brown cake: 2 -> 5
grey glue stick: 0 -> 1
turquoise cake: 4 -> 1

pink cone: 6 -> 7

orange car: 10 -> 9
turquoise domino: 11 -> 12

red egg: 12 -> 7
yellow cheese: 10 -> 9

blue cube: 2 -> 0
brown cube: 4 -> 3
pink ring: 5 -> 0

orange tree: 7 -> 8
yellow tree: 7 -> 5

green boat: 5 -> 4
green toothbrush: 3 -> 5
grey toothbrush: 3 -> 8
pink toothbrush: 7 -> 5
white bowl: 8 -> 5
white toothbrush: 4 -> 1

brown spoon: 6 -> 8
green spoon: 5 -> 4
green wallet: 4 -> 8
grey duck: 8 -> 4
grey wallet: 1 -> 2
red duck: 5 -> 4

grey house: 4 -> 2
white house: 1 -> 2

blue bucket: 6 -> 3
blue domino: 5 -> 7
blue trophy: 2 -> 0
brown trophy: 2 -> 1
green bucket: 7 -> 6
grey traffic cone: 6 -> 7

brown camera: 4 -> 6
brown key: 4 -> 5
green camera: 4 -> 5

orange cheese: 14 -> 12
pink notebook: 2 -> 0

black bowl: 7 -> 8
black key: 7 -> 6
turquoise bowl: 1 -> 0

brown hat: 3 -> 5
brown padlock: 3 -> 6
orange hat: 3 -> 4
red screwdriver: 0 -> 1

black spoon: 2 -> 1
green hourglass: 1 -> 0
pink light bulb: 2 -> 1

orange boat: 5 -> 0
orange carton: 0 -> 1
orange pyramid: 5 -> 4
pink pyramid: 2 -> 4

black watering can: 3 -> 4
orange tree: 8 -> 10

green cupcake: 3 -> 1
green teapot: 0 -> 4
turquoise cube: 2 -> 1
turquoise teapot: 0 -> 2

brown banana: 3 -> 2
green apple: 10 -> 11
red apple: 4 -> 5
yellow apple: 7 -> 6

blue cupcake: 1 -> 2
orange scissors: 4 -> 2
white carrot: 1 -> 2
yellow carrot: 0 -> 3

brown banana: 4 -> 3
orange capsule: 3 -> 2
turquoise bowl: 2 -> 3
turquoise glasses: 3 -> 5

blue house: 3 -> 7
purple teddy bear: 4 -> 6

Task prompt
Every line of the listing that includes the word "cheese" must be copied.

Task answer
yellow cheese: 10 -> 9
orange cheese: 14 -> 12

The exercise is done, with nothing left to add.